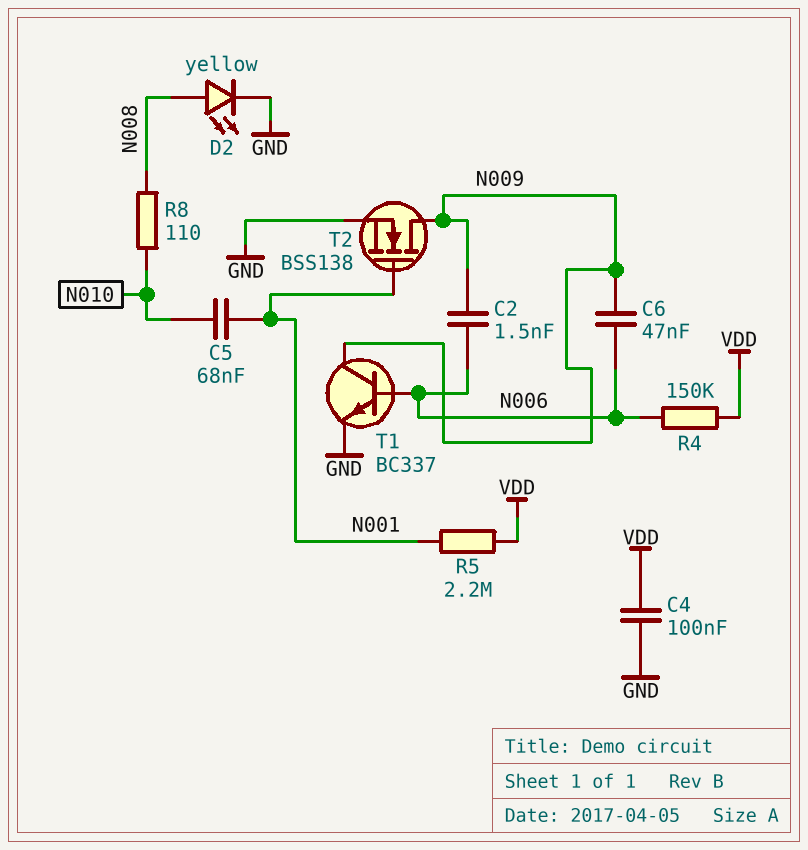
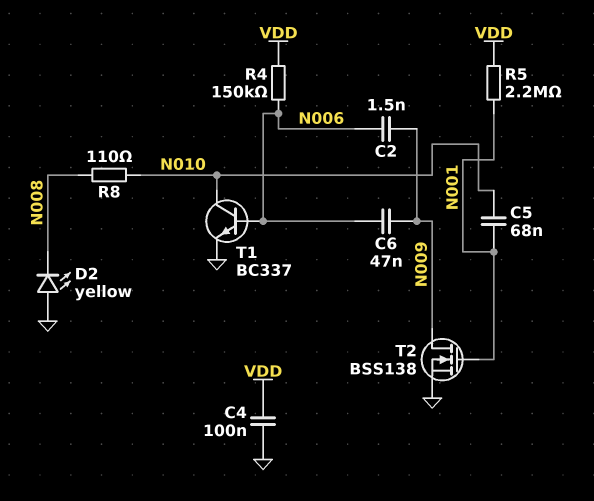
D2: LED yellow (A N008, K GND) -> LED yellow (A GND, K N008)
T1: NPN BC337 (B N006, C N009, E GND) -> NPN BC337 (B N006, C N010, E GND)

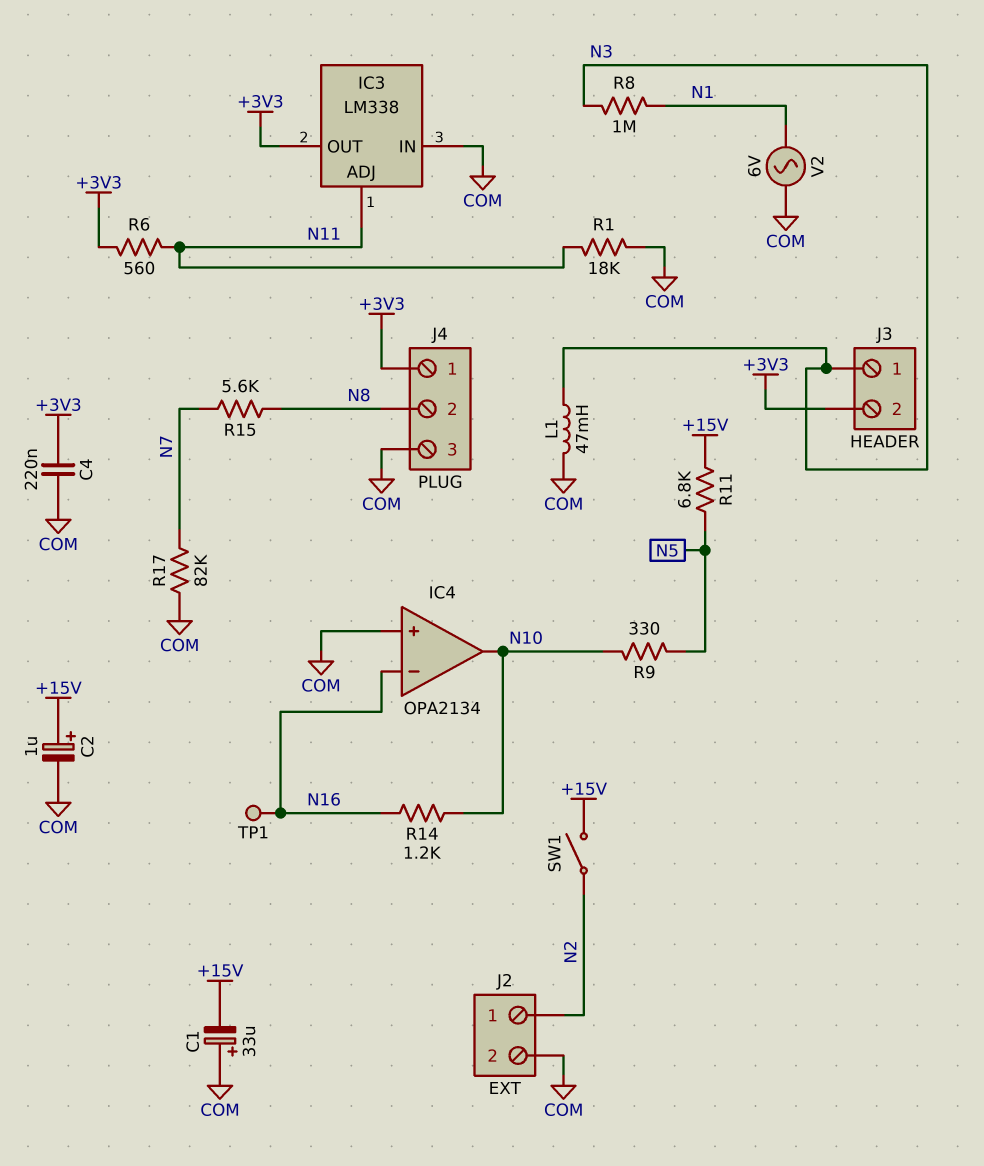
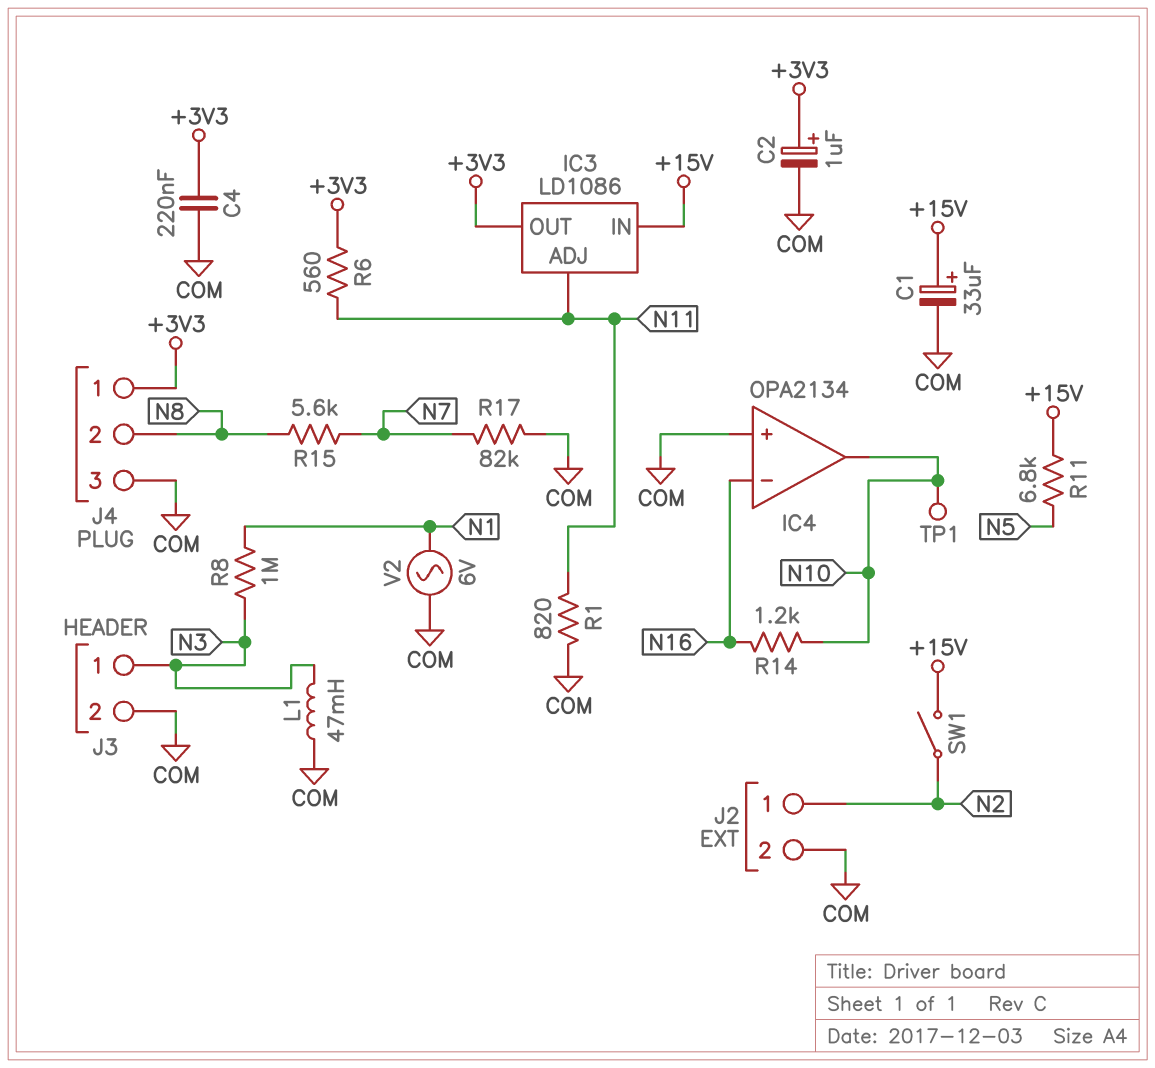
C1: 33uF (plus COM, minus +15V) -> 33uF (plus +15V, minus COM)
C2: 1uF (plus +15V, minus COM) -> 1uF (plus +3V3, minus COM)
IC3: LM338 -> LD1086
IC3 pin IN: COM -> +15V
J3 pin 2: +3V3 -> COM
R1: 18k (COM, N11) -> 820 (COM, N11)
R9: 330 (N5, N10) -> none
TP1: test point (N16) -> test point (N10)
____________
**Exercise**
Nothing from before the line containing "C2: 1uF (plus" should appear; copy that line and each one after it through the last line of the entries, exactly.

**Task answer**
C2: 1uF (plus +15V, minus COM) -> 1uF (plus +3V3, minus COM)
IC3: LM338 -> LD1086
IC3 pin IN: COM -> +15V
J3 pin 2: +3V3 -> COM
R1: 18k (COM, N11) -> 820 (COM, N11)
R9: 330 (N5, N10) -> none
TP1: test point (N16) -> test point (N10)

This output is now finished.